> **AIM OF THE EXERCISE**
Transcribe the whole listing below. Pictures do not go in the copy.

> **EXERCISE INPUTS**
_____

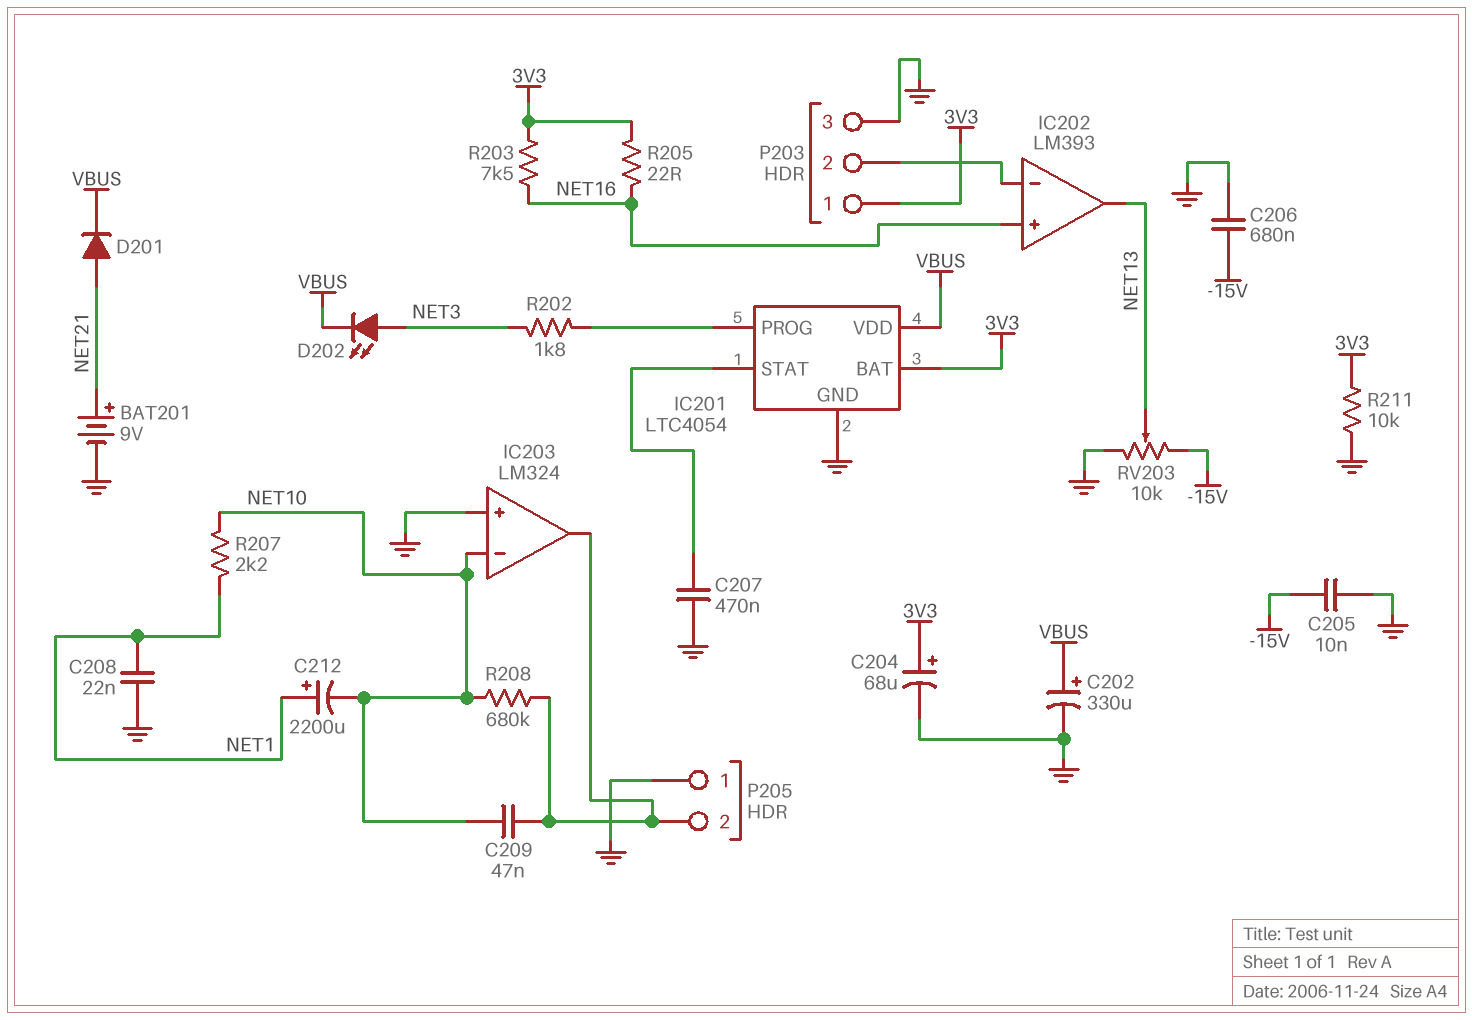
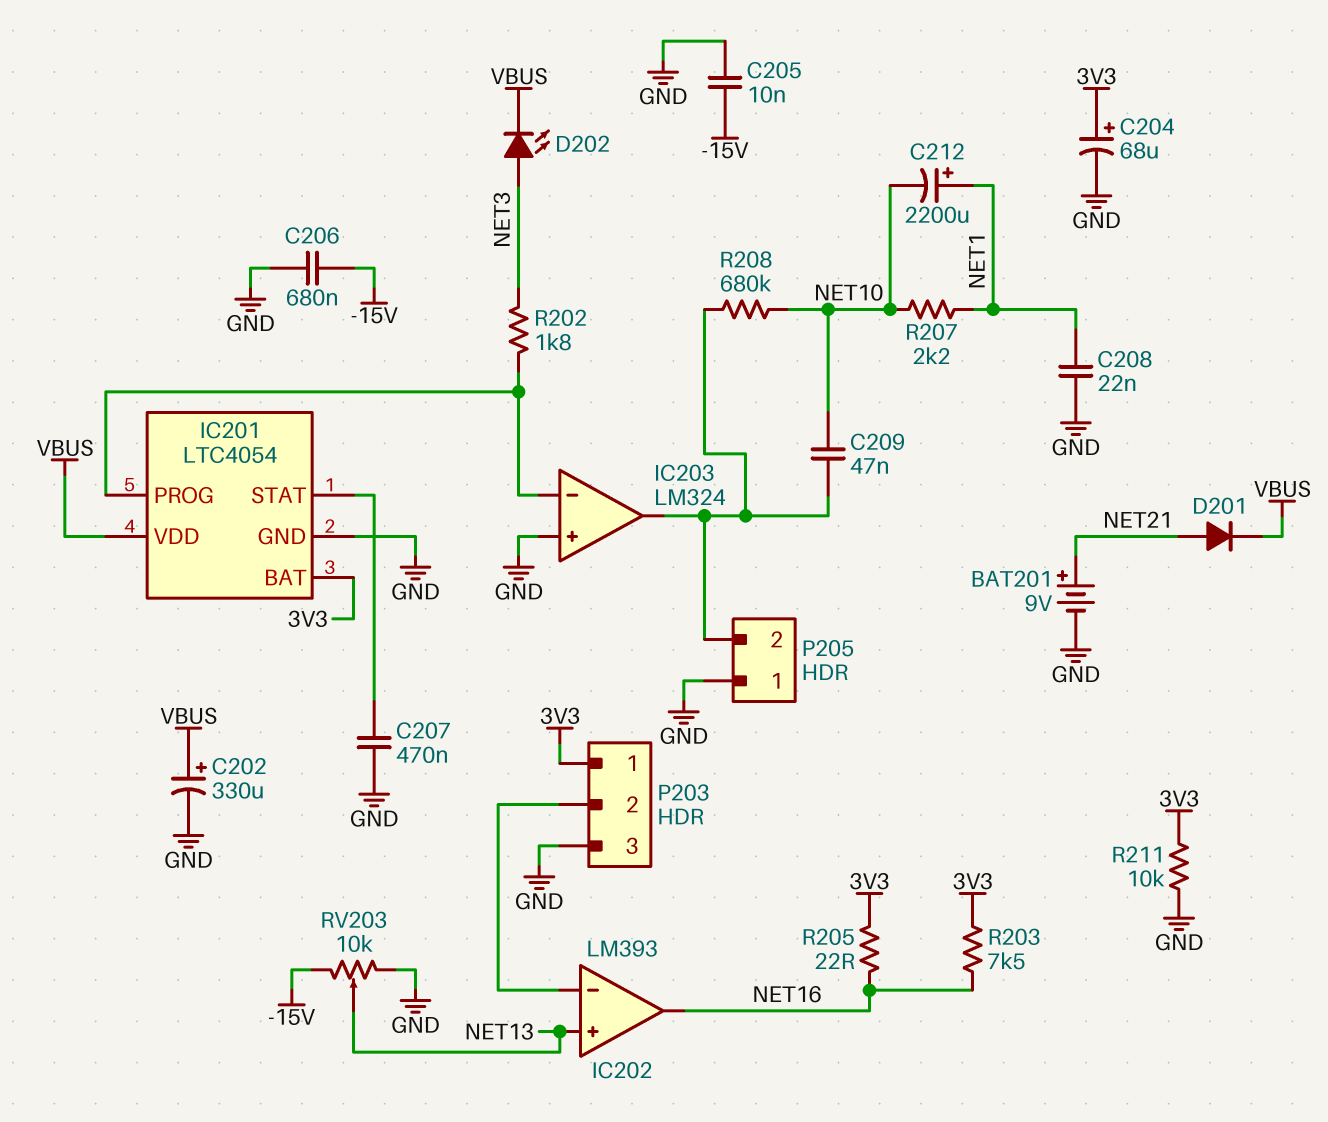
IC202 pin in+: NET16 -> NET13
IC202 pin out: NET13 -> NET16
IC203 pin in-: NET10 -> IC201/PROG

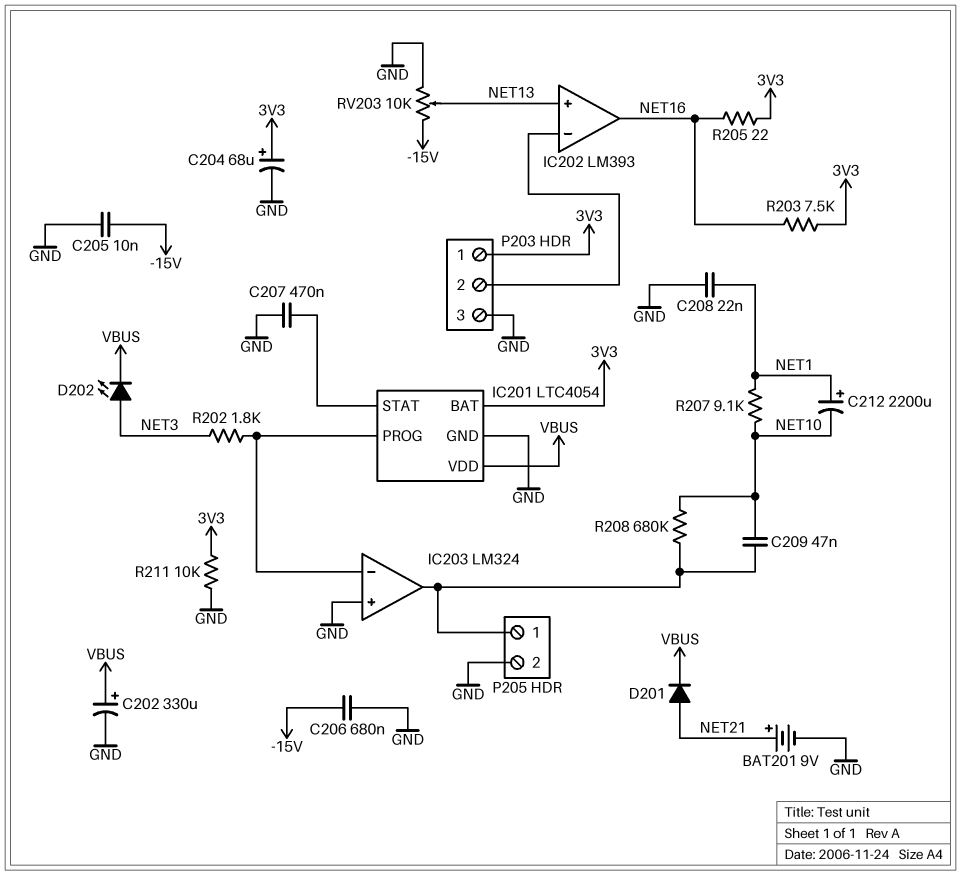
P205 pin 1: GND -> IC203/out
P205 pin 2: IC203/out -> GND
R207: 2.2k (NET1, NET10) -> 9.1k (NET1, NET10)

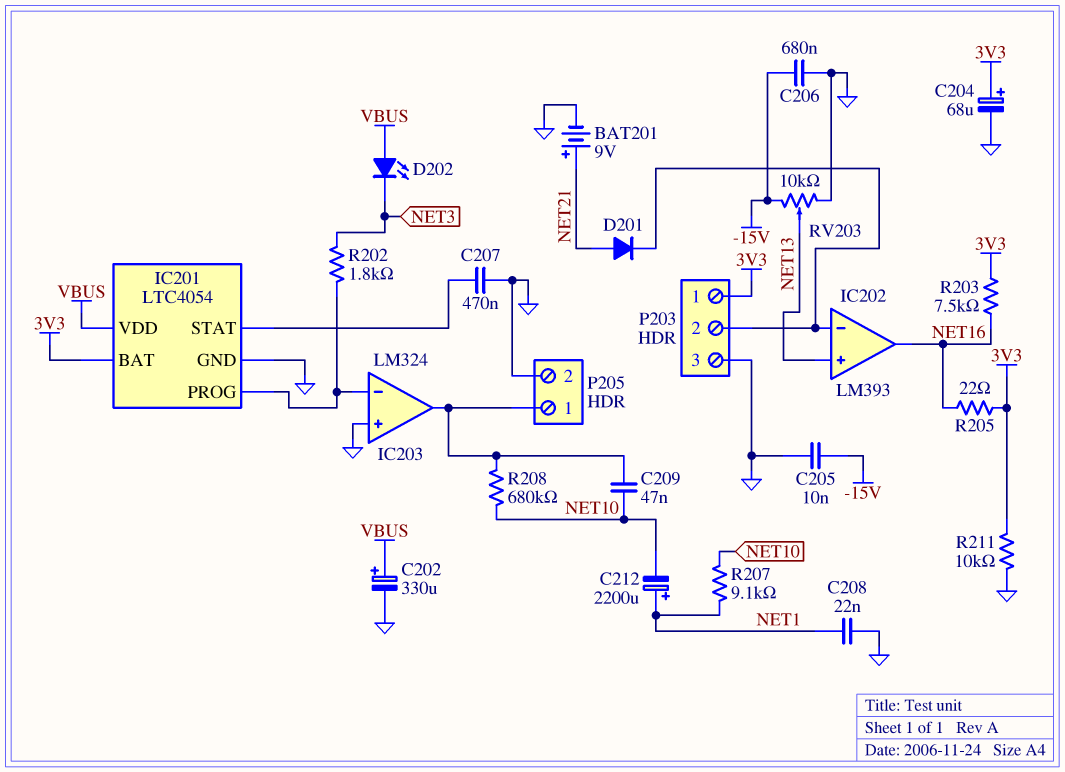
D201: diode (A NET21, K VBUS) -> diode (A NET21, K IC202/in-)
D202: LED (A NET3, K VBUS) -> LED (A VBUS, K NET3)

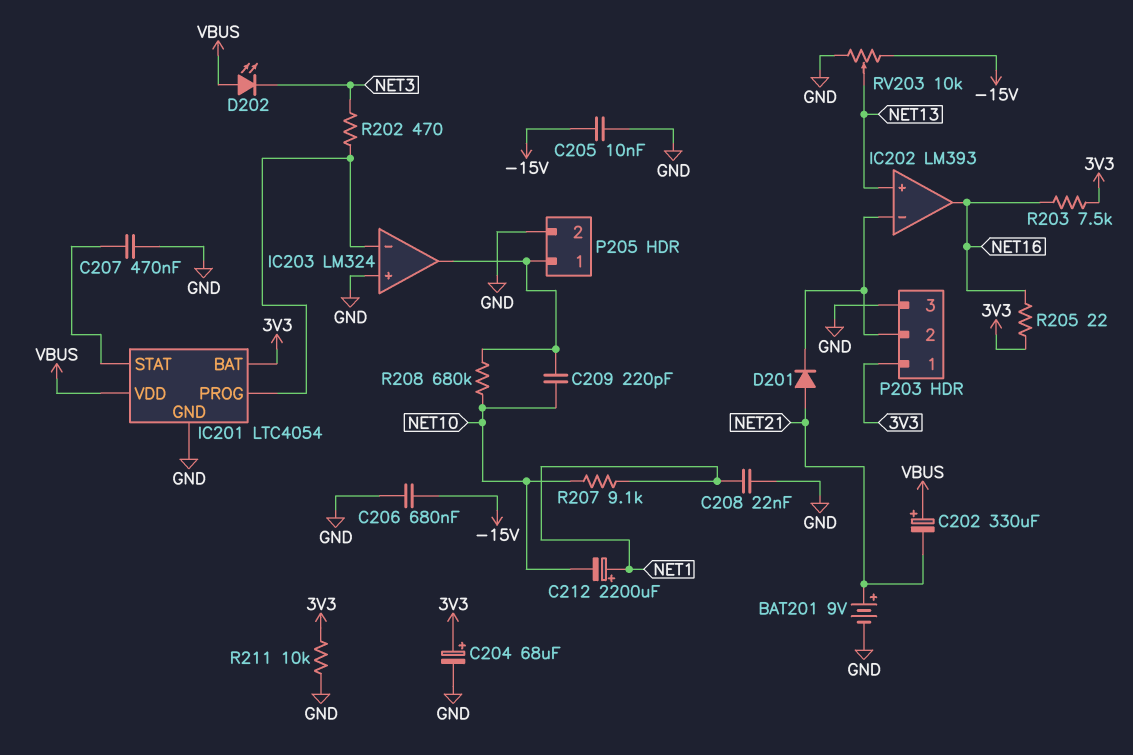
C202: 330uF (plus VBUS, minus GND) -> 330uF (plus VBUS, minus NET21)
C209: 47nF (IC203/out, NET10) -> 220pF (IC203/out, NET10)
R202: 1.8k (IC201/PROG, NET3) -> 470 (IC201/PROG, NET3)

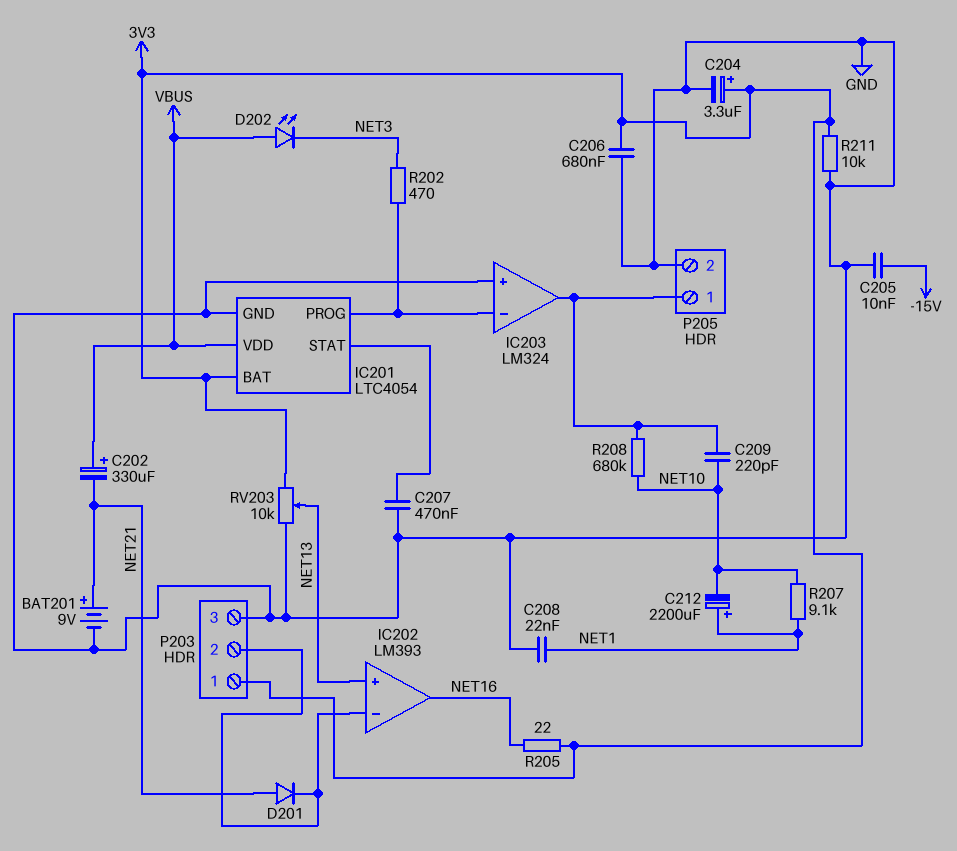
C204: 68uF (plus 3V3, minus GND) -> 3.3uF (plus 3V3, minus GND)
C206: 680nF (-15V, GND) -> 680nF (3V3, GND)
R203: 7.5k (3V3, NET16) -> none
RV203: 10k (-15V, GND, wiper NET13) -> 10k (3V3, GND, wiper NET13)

_____

> **ANSWER BOX**
IC202 pin in+: NET16 -> NET13
IC202 pin out: NET13 -> NET16
IC203 pin in-: NET10 -> IC201/PROG

P205 pin 1: GND -> IC203/out
P205 pin 2: IC203/out -> GND
R207: 2.2k (NET1, NET10) -> 9.1k (NET1, NET10)

D201: diode (A NET21, K VBUS) -> diode (A NET21, K IC202/in-)
D202: LED (A NET3, K VBUS) -> LED (A VBUS, K NET3)

C202: 330uF (plus VBUS, minus GND) -> 330uF (plus VBUS, minus NET21)
C209: 47nF (IC203/out, NET10) -> 220pF (IC203/out, NET10)
R202: 1.8k (IC201/PROG, NET3) -> 470 (IC201/PROG, NET3)

C204: 68uF (plus 3V3, minus GND) -> 3.3uF (plus 3V3, minus GND)
C206: 680nF (-15V, GND) -> 680nF (3V3, GND)
R203: 7.5k (3V3, NET16) -> none
RV203: 10k (-15V, GND, wiper NET13) -> 10k (3V3, GND, wiper NET13)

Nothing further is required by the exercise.